• Work to complete: Say the number of lines in the records below that hold the word "MODE", and only that number.

==== Data

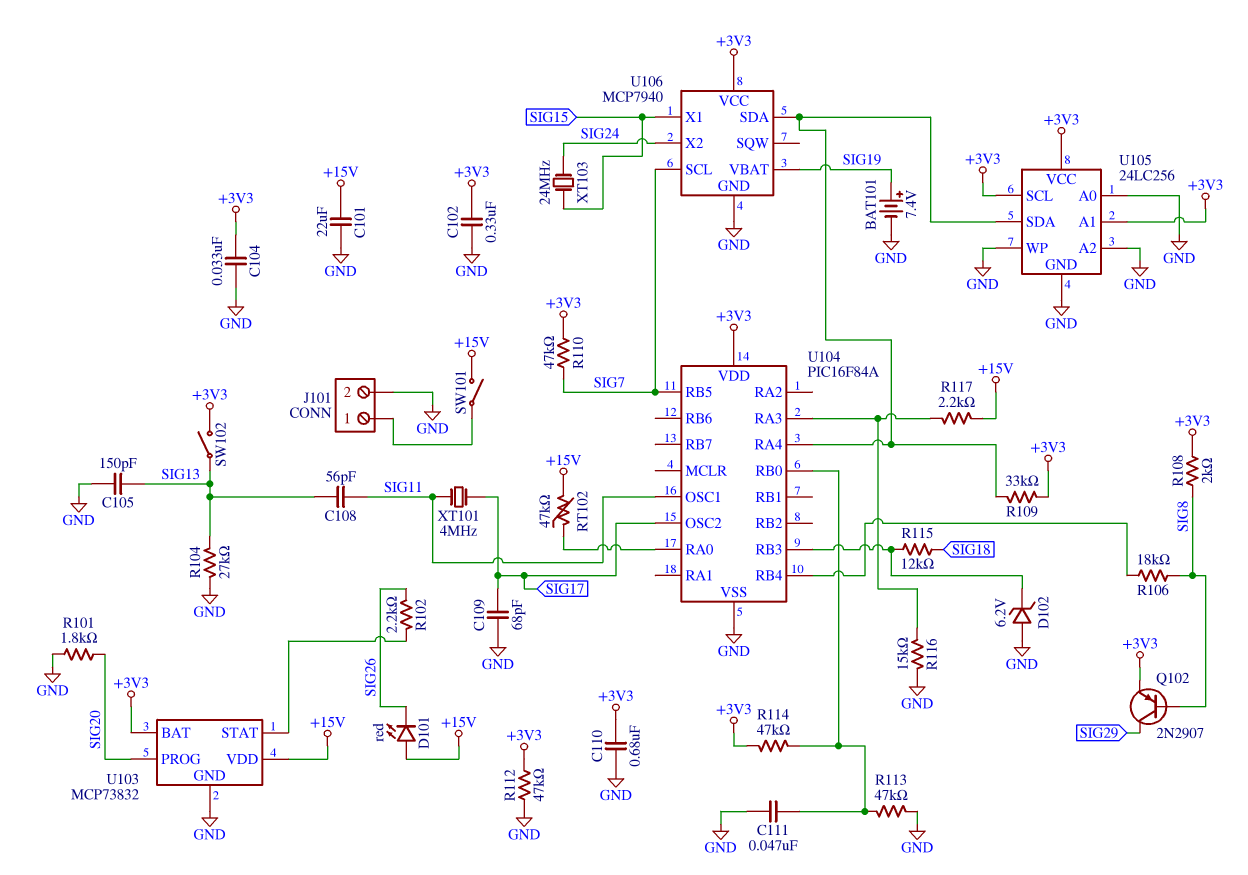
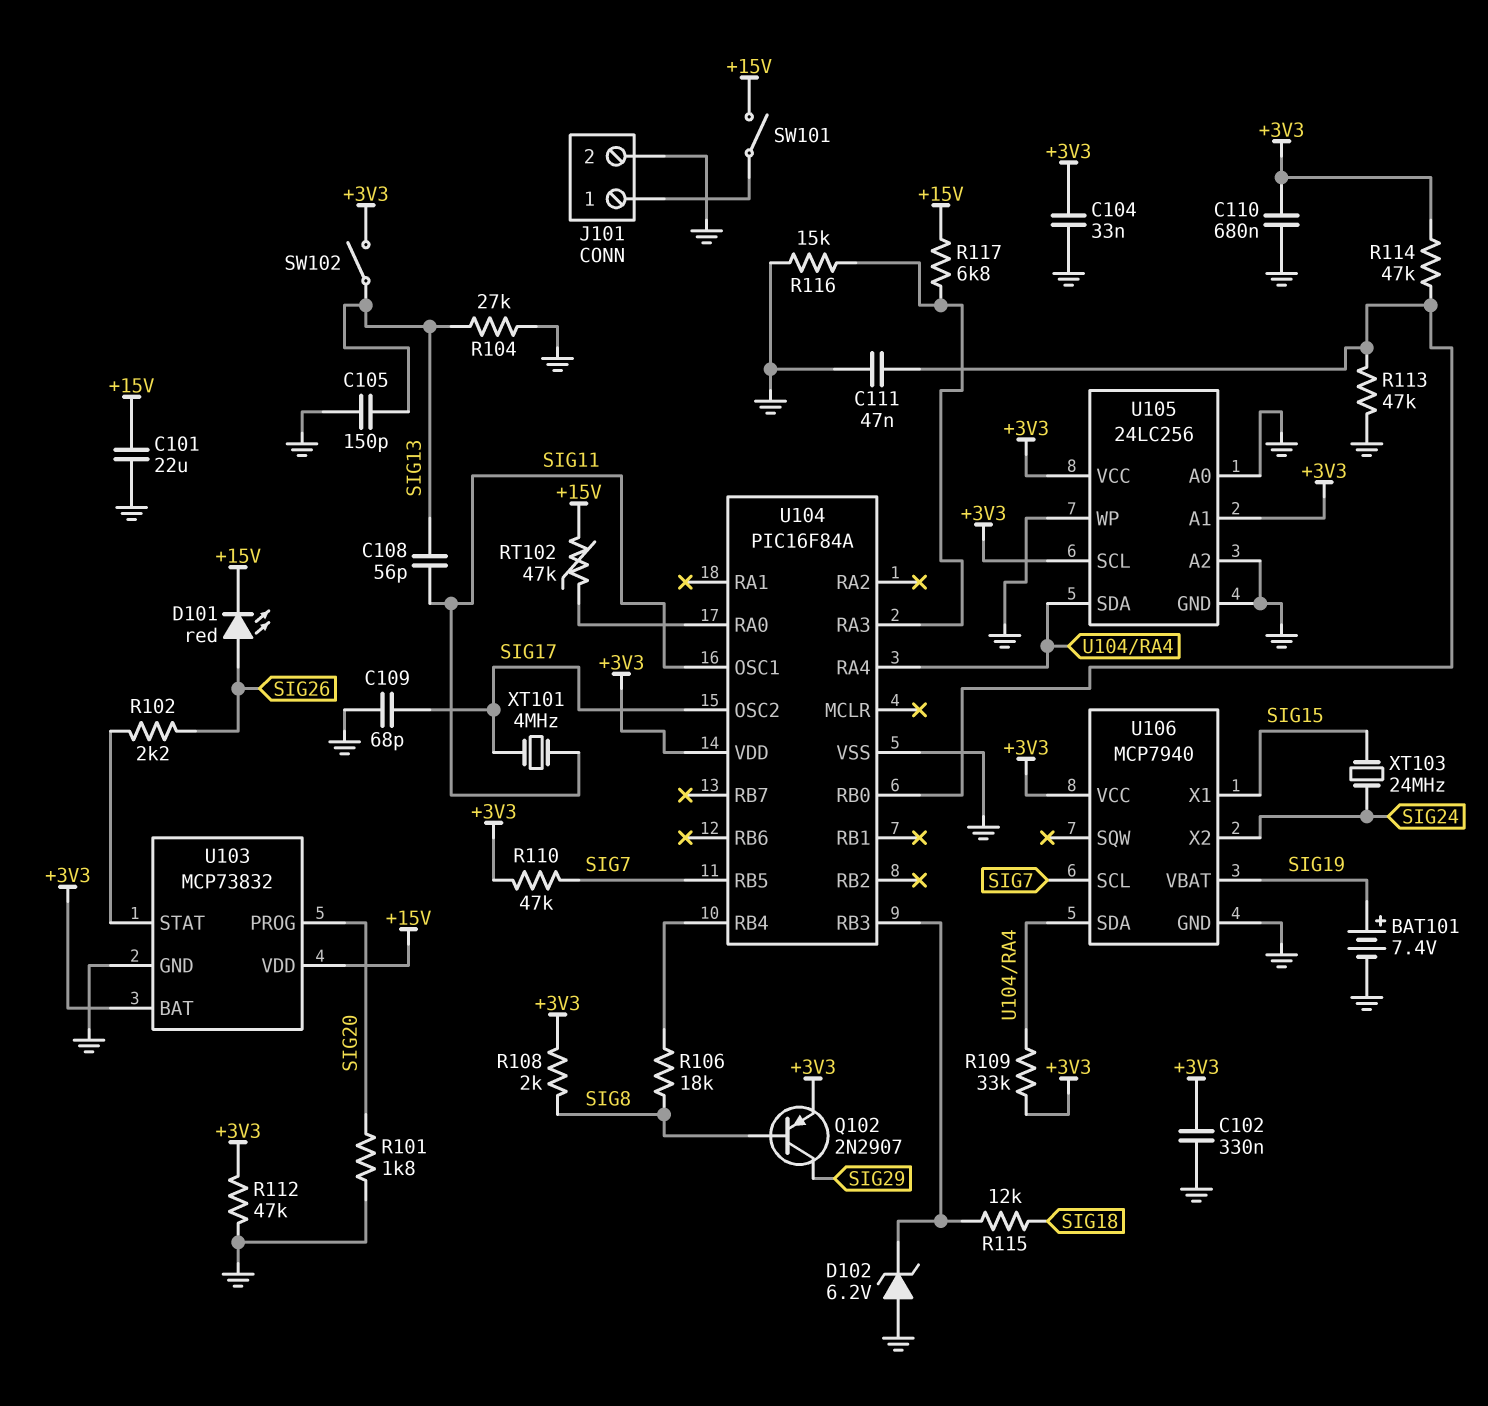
D101: LED red (A +15V, K SIG26) -> LED red (A SIG26, K +15V)
R117: 2.2k (+15V, U104/RA3) -> 6.8k (+15V, U104/RA3)

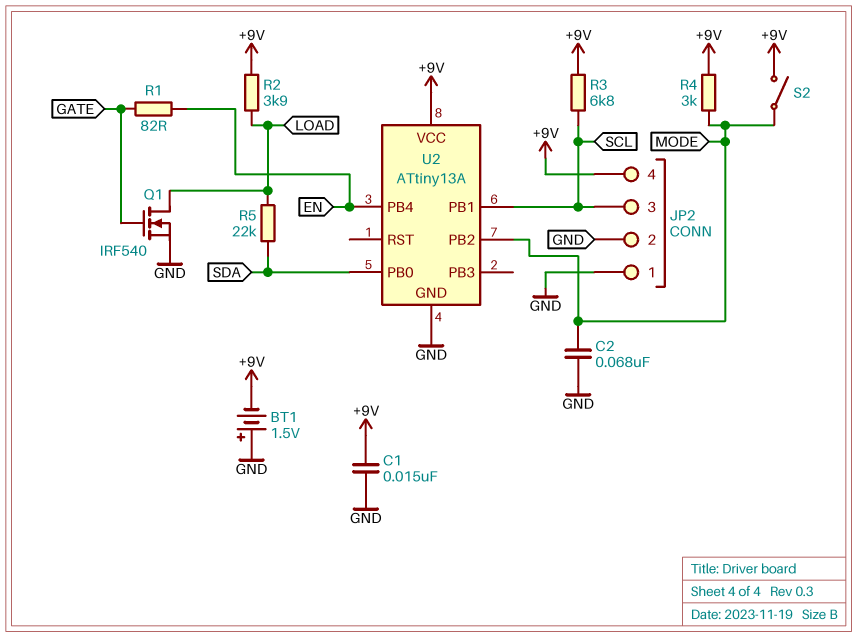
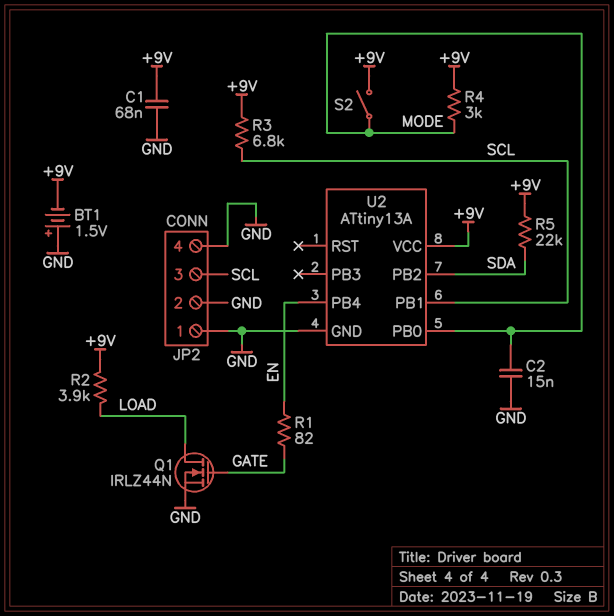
C1: 15nF (+9V, GND) -> 68nF (+9V, GND)
C2: 68nF (GND, MODE) -> 15nF (GND, MODE)
JP2 pin 4: +9V -> GND
Q1: NMOS IRF540 (G GATE, D LOAD, S GND) -> NMOS IRLZ44N (G GATE, D LOAD, S GND)
R5: 22k (LOAD, SDA) -> 22k (+9V, SDA)
U2 pin PB0: SDA -> MODE
U2 pin PB2: MODE -> SDA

========

• Response to the task: 3